*TASK OBJECTIVE*. Repeat the data exactly as given below, dropping every picture.

Stored data entries
== == ==
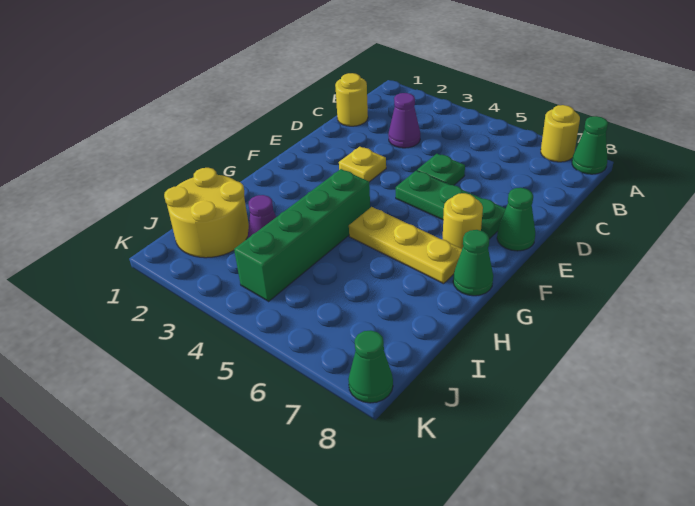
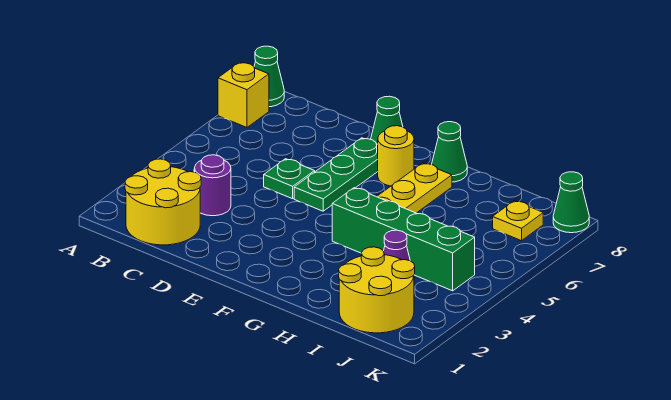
yellow round brick A7 level 1 -> yellow brick A7 level 1
yellow round brick C1 level 1 -> yellow round brick B1:C2 level 1
purple cone C3 level 1 -> purple round brick C3 level 1
yellow plate E3 level 1 -> yellow plate J7 level 1

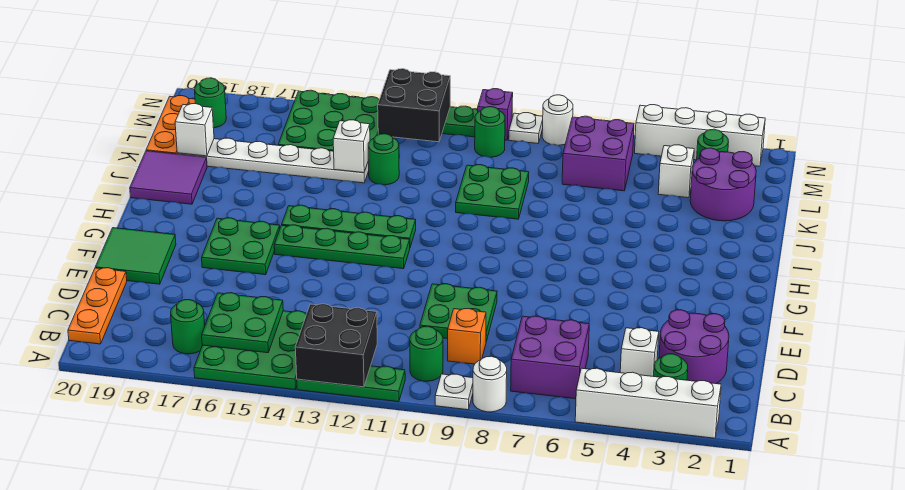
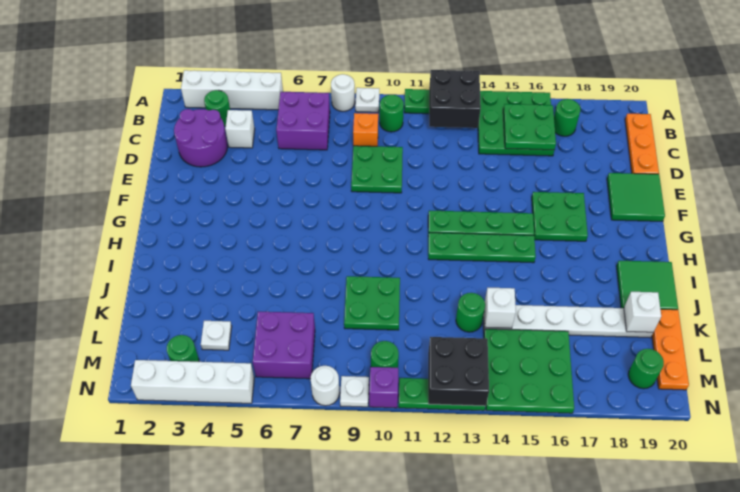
purple tile I19:J20 level 1 -> green tile I19:J20 level 1
purple round brick K2:L3 level 1 -> none
white brick L4 level 1 -> white plate L4 level 1

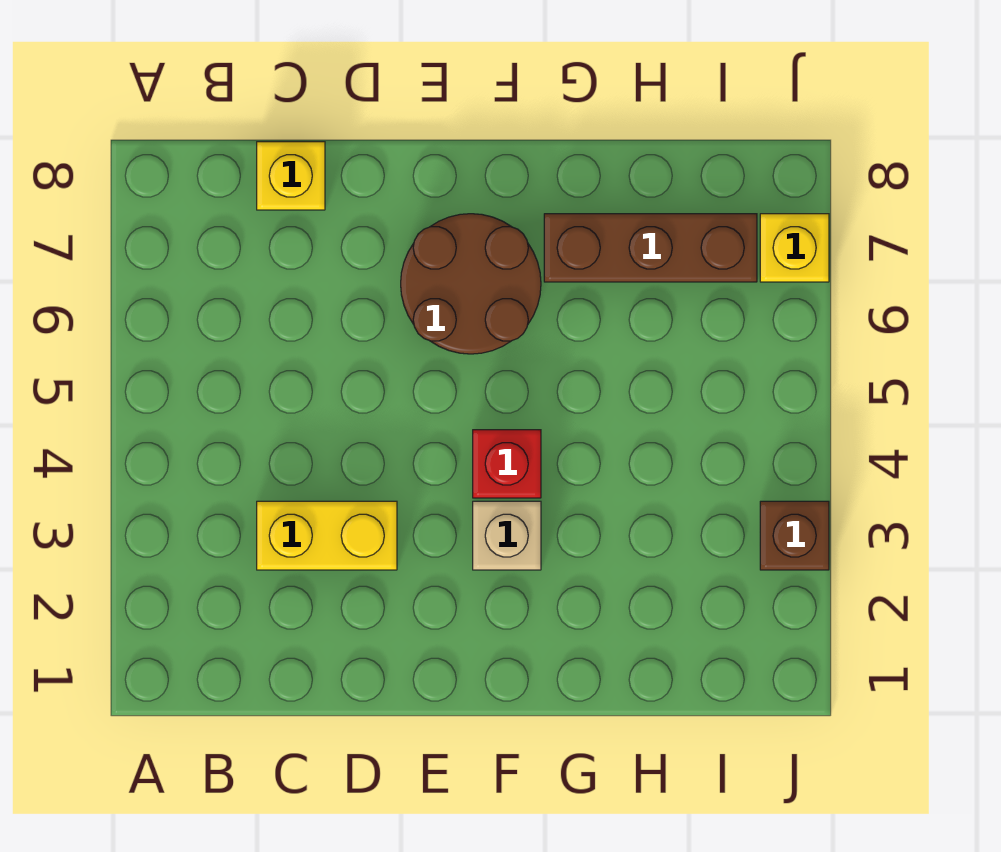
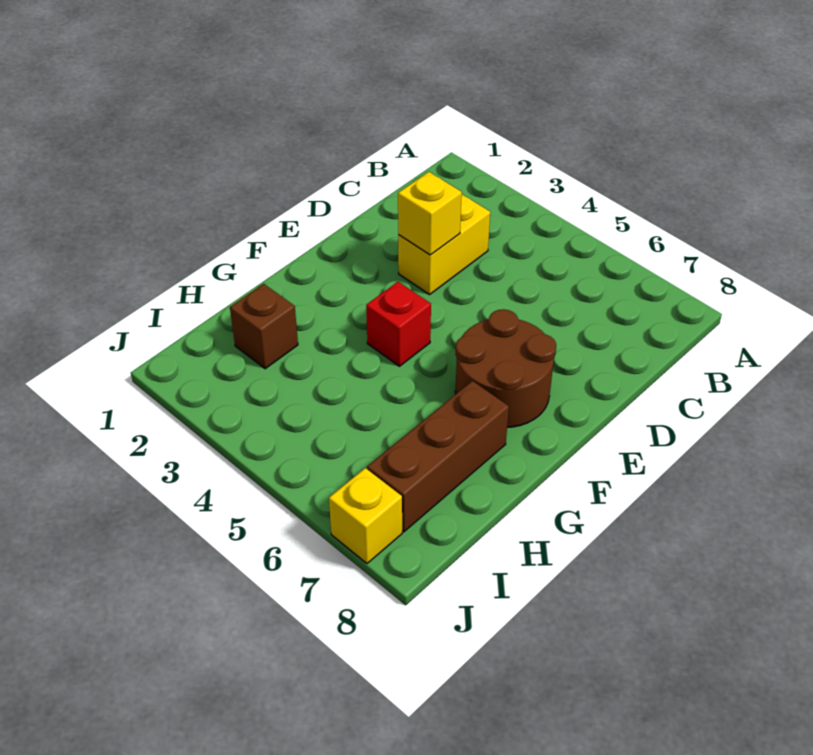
yellow brick C8 level 1 -> yellow brick D3 level 2
tan brick F3 level 1 -> none
brown brick J3 level 1 -> brown brick H2 level 1

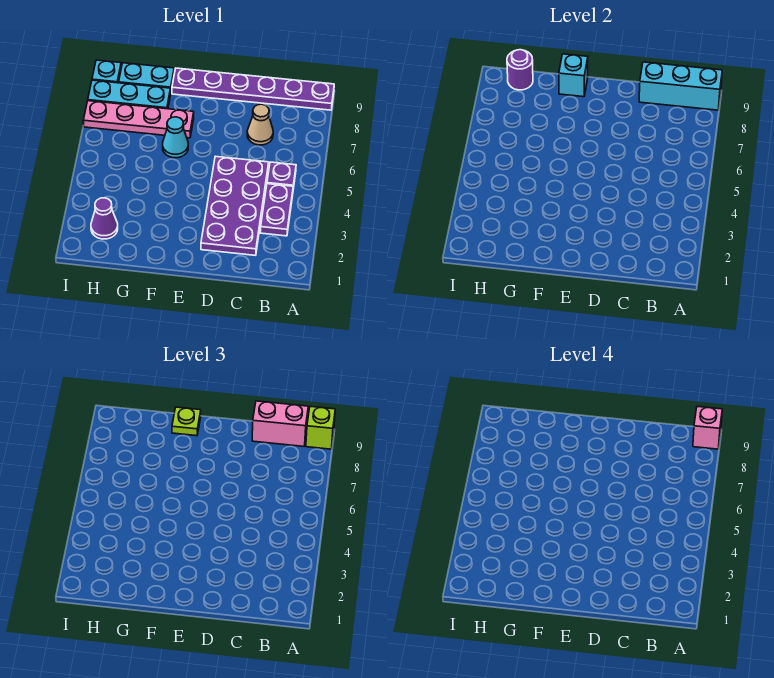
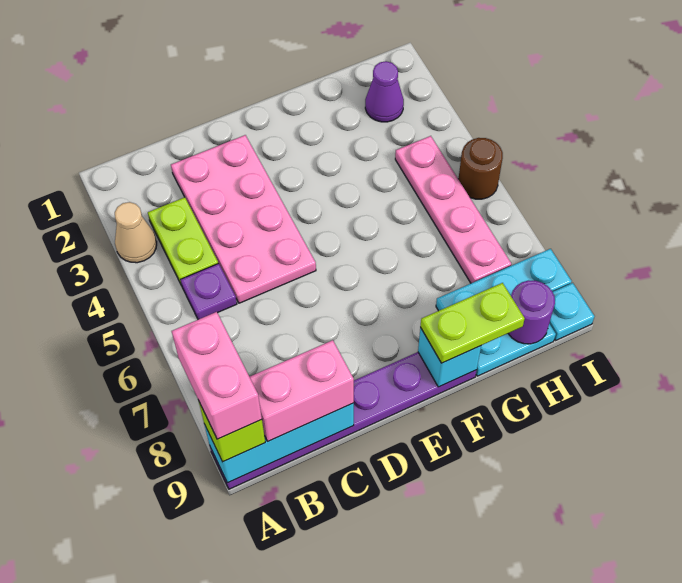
pink brick A9 level 4 -> pink brick A8:A9 level 4
purple plate B3:B4 level 1 -> lime plate B3:B4 level 1
purple plate C2:D5 level 1 -> pink plate C2:D5 level 1
tan cone C7 level 1 -> tan cone A3 level 1
cyan cone F6 level 1 -> none
pink plate F7:I7 level 1 -> pink plate H4:H7 level 1
lime plate F9 level 3 -> lime plate F9:G9 level 3
none -> brown round brick I5 level 1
== == ==
*WRITTEN RESPONSE*.
yellow round brick A7 level 1 -> yellow brick A7 level 1
yellow round brick C1 level 1 -> yellow round brick B1:C2 level 1
purple cone C3 level 1 -> purple round brick C3 level 1
yellow plate E3 level 1 -> yellow plate J7 level 1

purple tile I19:J20 level 1 -> green tile I19:J20 level 1
purple round brick K2:L3 level 1 -> none
white brick L4 level 1 -> white plate L4 level 1

yellow brick C8 level 1 -> yellow brick D3 level 2
tan brick F3 level 1 -> none
brown brick J3 level 1 -> brown brick H2 level 1

pink brick A9 level 4 -> pink brick A8:A9 level 4
purple plate B3:B4 level 1 -> lime plate B3:B4 level 1
purple plate C2:D5 level 1 -> pink plate C2:D5 level 1
tan cone C7 level 1 -> tan cone A3 level 1
cyan cone F6 level 1 -> none
pink plate F7:I7 level 1 -> pink plate H4:H7 level 1
lime plate F9 level 3 -> lime plate F9:G9 level 3
none -> brown round brick I5 level 1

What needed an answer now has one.